Dataset records
%%

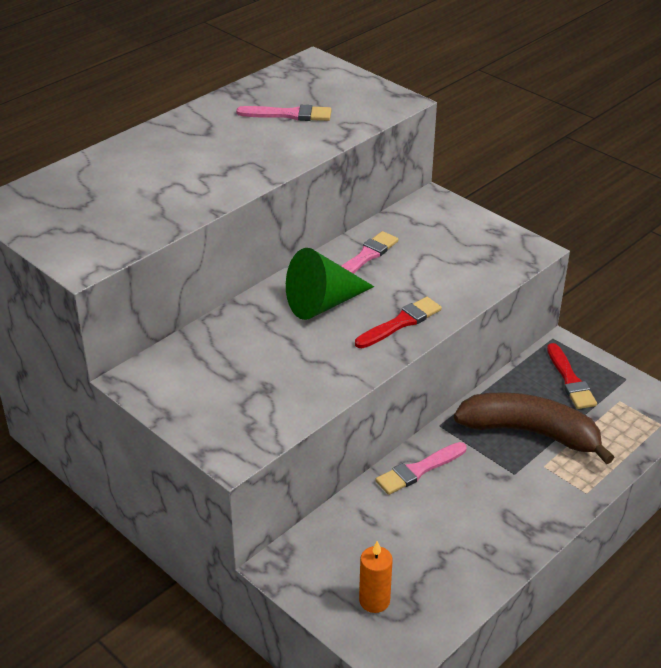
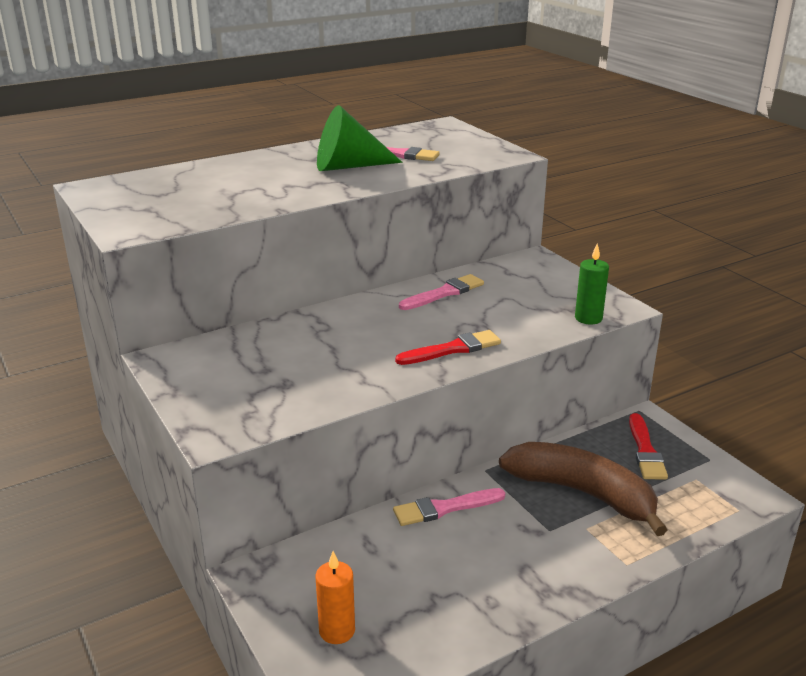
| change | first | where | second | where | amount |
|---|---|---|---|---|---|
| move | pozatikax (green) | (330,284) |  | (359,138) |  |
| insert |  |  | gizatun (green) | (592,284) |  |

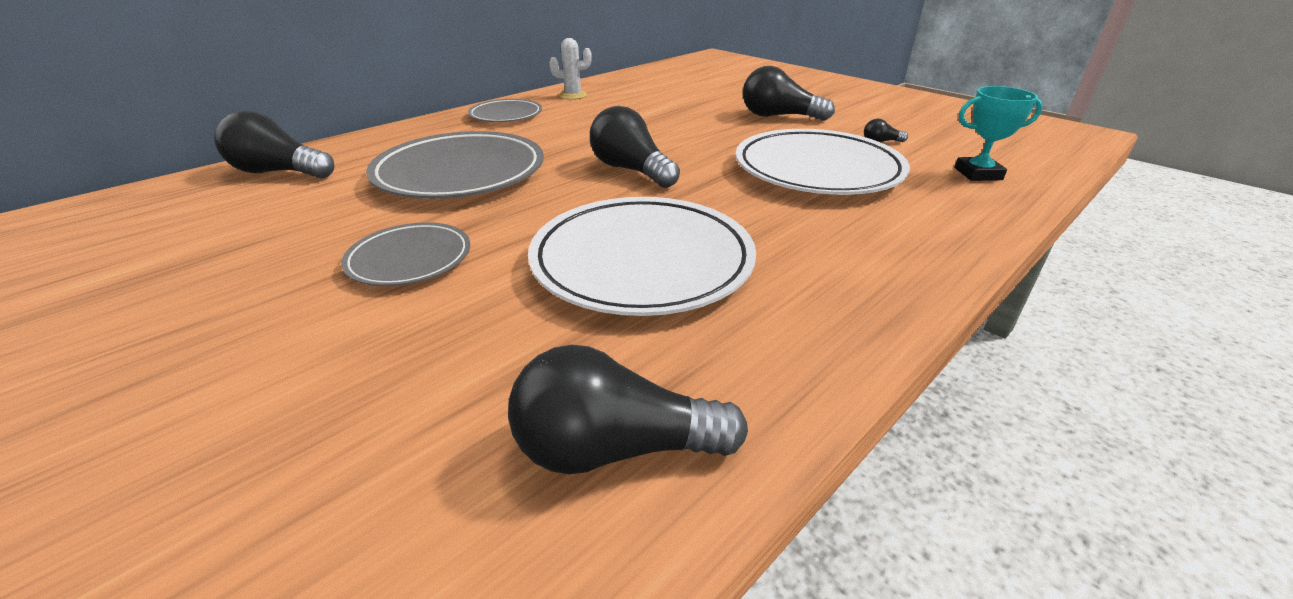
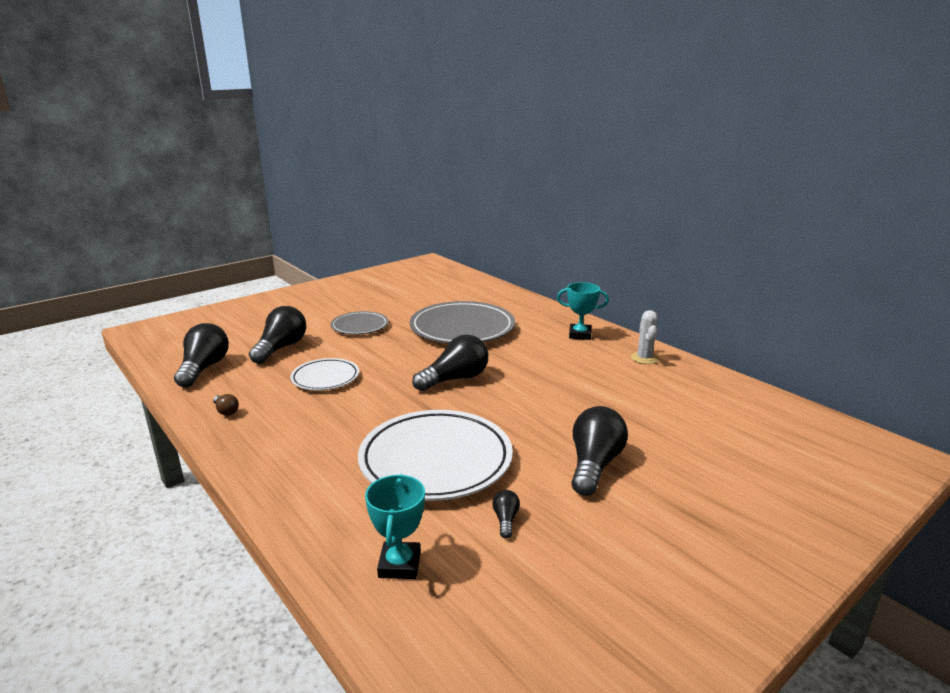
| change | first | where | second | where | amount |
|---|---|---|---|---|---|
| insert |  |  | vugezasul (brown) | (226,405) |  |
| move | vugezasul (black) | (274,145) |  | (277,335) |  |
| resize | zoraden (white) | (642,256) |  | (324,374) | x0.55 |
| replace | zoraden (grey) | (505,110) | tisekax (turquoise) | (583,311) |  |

%%

TASK OBJECTIVE: Set down the records in full and exactly. Do not carry over any image.

ANSWER:
| change | first | where | second | where | amount |
|---|---|---|---|---|---|
| move | pozatikax (green) | (330,284) |  | (359,138) |  |
| insert |  |  | gizatun (green) | (592,284) |  |

| change | first | where | second | where | amount |
|---|---|---|---|---|---|
| insert |  |  | vugezasul (brown) | (226,405) |  |
| move | vugezasul (black) | (274,145) |  | (277,335) |  |
| resize | zoraden (white) | (642,256) |  | (324,374) | x0.55 |
| replace | zoraden (grey) | (505,110) | tisekax (turquoise) | (583,311) |  |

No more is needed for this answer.